Directive:
Repeat each row below word for word, leaving out the pictures.

Records to process:
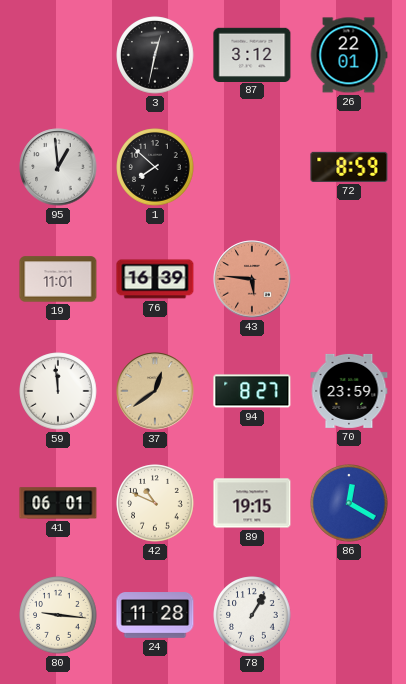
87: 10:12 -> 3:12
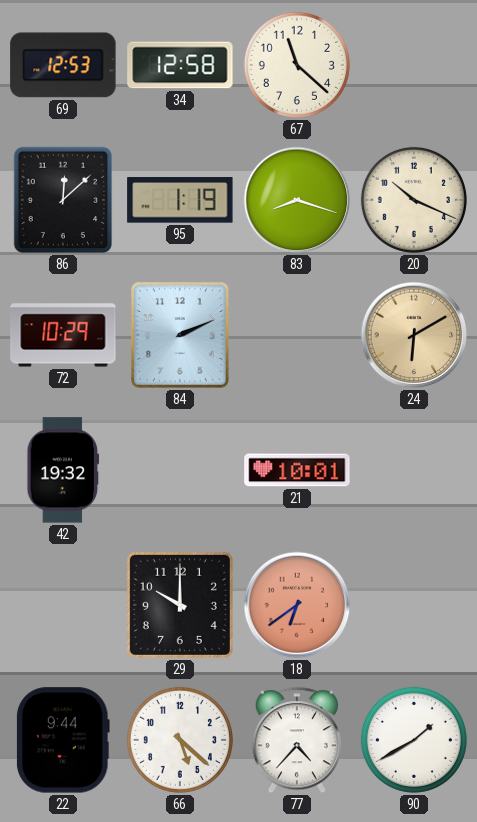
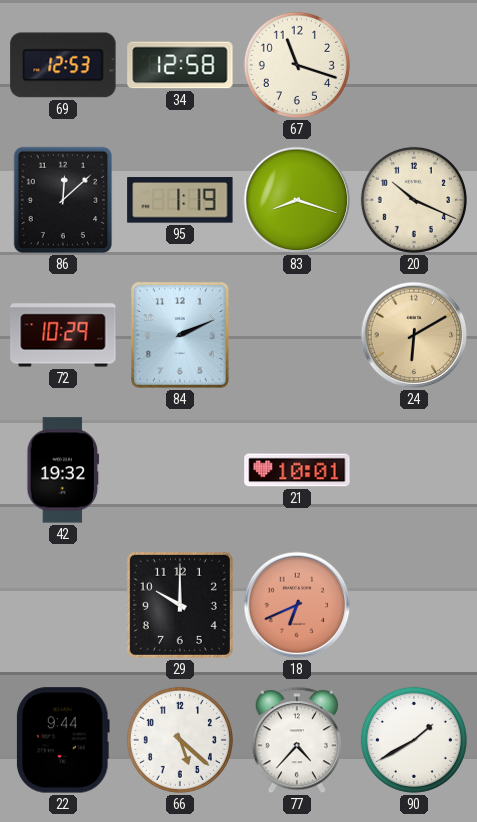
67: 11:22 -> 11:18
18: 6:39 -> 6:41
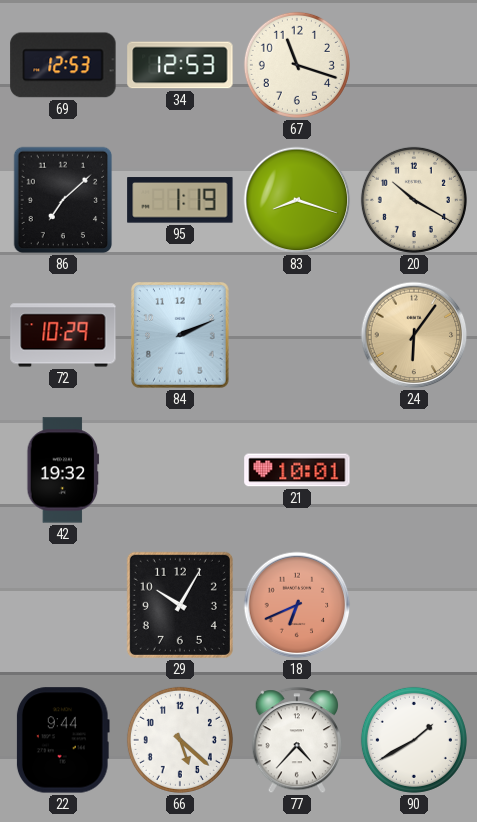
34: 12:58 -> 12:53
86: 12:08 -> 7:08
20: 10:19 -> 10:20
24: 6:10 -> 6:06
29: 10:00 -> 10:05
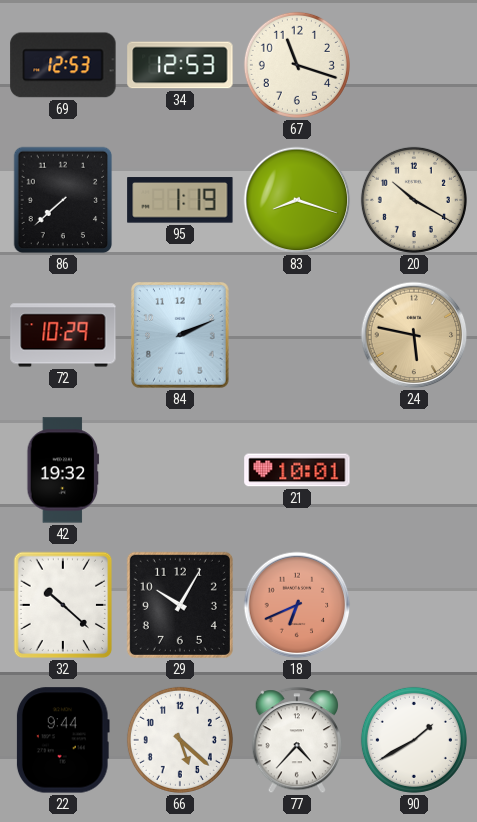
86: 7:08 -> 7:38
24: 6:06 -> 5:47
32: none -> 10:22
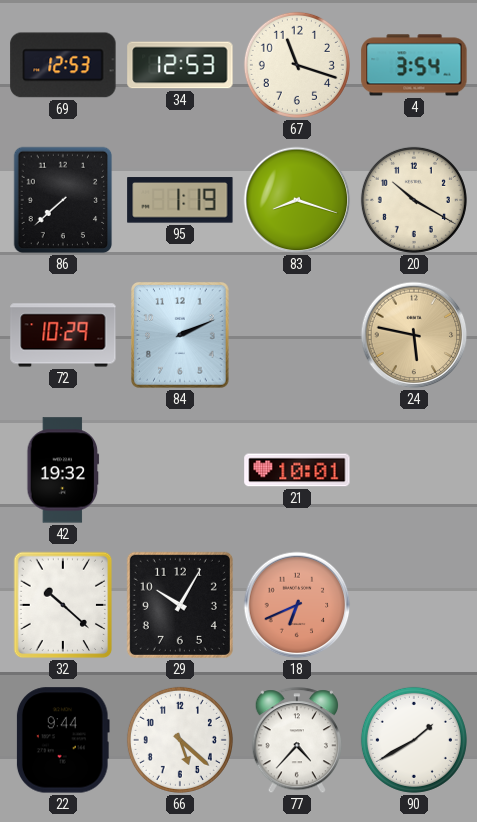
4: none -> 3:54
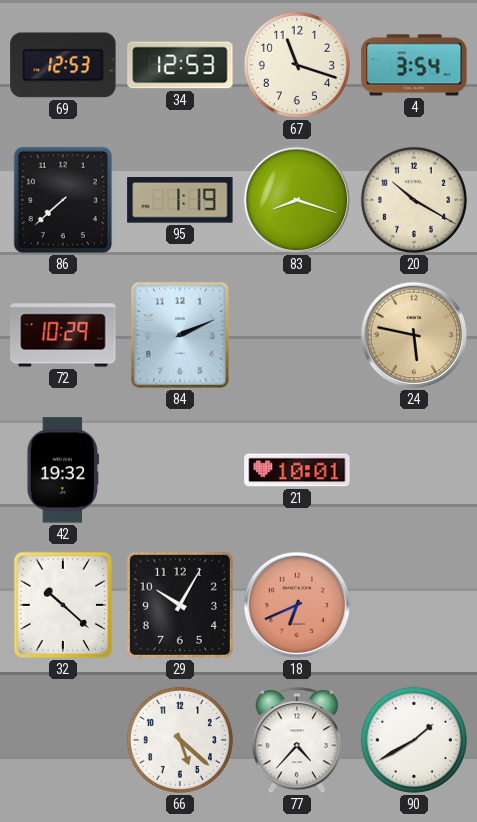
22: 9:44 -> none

Completed exercise:
87: 10:12 -> 3:12
67: 11:22 -> 11:18
18: 6:39 -> 6:41
34: 12:58 -> 12:53
86: 12:08 -> 7:08
20: 10:19 -> 10:20
24: 6:10 -> 6:06
29: 10:00 -> 10:05
86: 7:08 -> 7:38
24: 6:06 -> 5:47
32: none -> 10:22
4: none -> 3:54
22: 9:44 -> none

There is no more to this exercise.